◆ Raw data ◆
>>>>

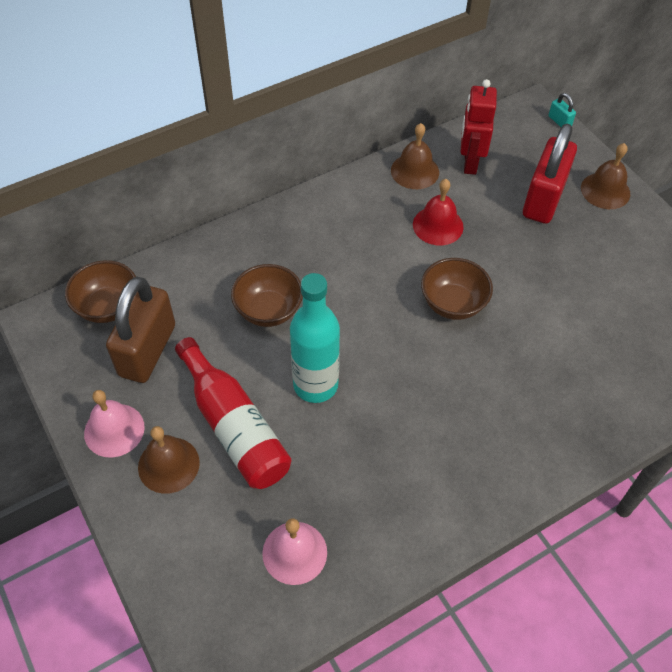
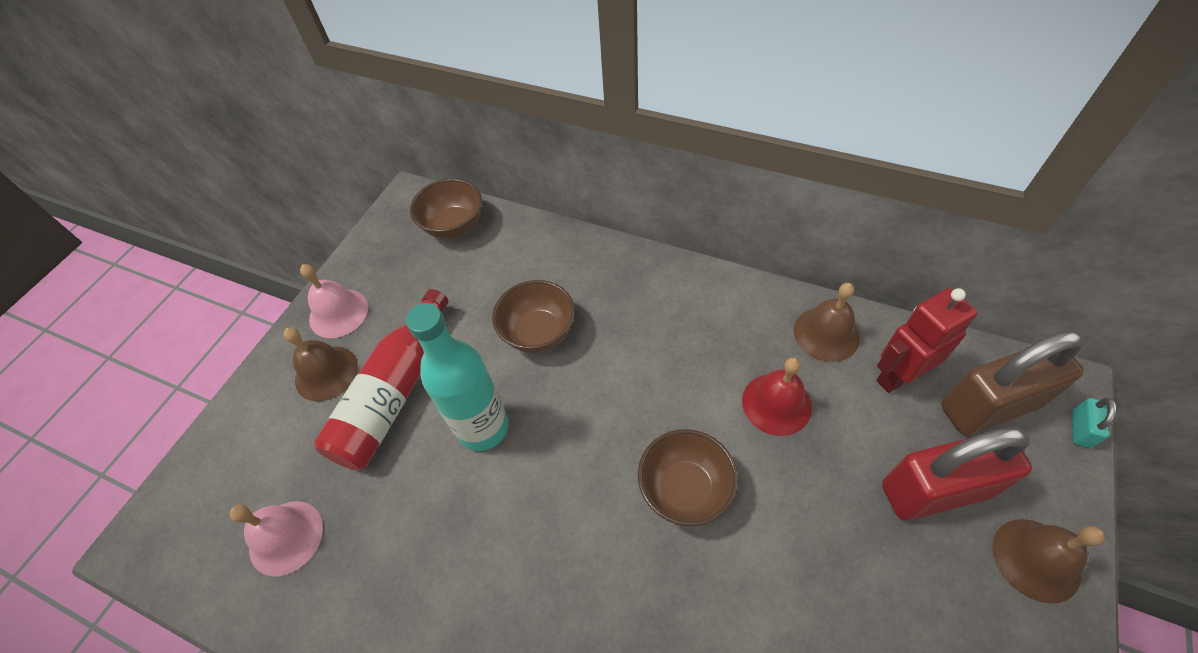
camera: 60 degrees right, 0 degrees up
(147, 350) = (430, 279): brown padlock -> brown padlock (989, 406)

<<<<
>>>>

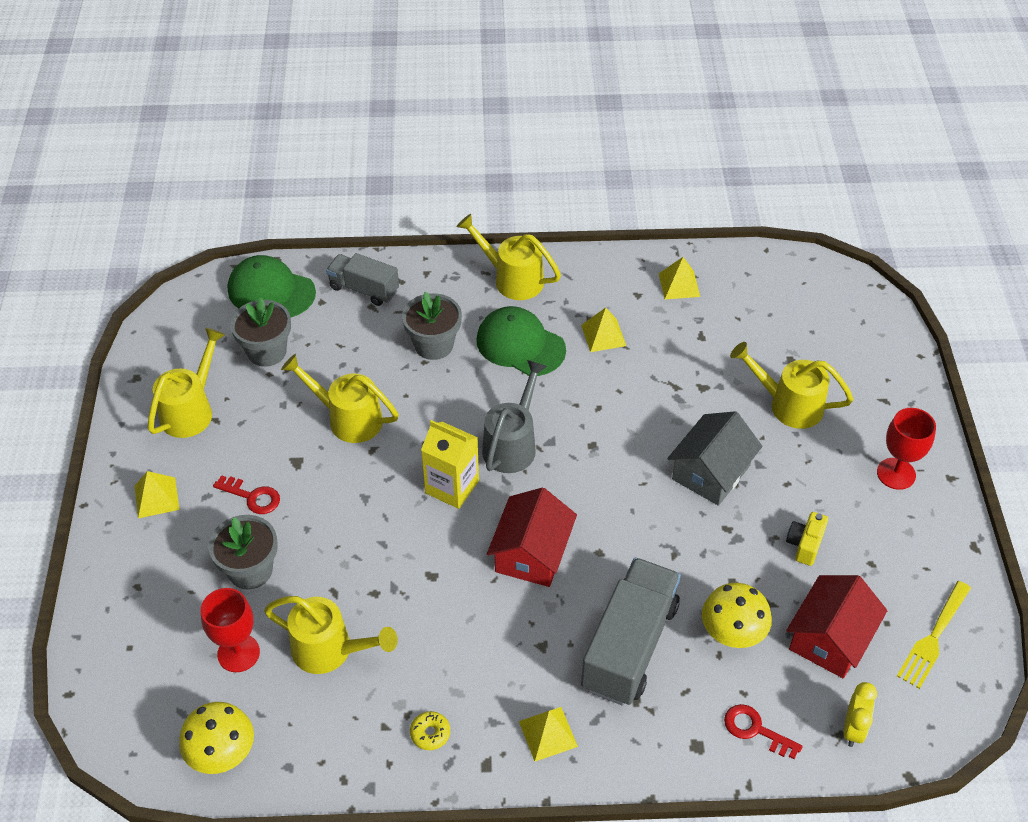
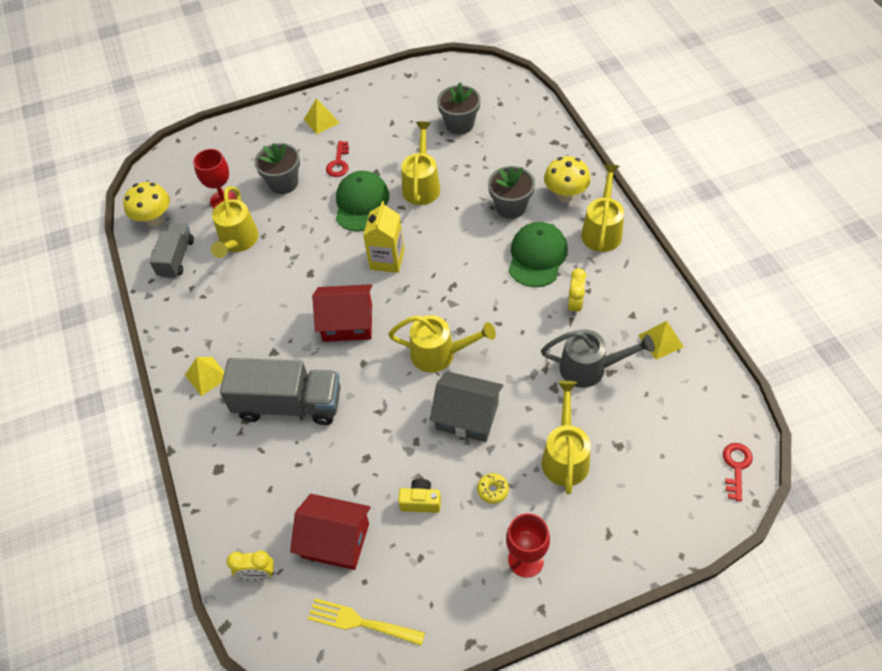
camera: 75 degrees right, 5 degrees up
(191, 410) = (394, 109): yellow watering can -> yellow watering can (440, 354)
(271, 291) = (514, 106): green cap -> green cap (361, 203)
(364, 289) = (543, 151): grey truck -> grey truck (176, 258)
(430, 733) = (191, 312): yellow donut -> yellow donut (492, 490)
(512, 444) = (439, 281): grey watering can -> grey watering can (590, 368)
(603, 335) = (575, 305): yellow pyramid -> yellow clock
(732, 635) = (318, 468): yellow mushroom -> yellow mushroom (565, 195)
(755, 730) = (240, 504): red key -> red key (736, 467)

<<<<

◆ Problem statement ◆
Using the entries above, extract exactly the span from the line with "(430, 733) = (191, 312): yellow" to the line with "(755, 730) = (240, 504): red", both lines included; leave out everything else.

◆ Answer area ◆
(430, 733) = (191, 312): yellow donut -> yellow donut (492, 490)
(512, 444) = (439, 281): grey watering can -> grey watering can (590, 368)
(603, 335) = (575, 305): yellow pyramid -> yellow clock
(732, 635) = (318, 468): yellow mushroom -> yellow mushroom (565, 195)
(755, 730) = (240, 504): red key -> red key (736, 467)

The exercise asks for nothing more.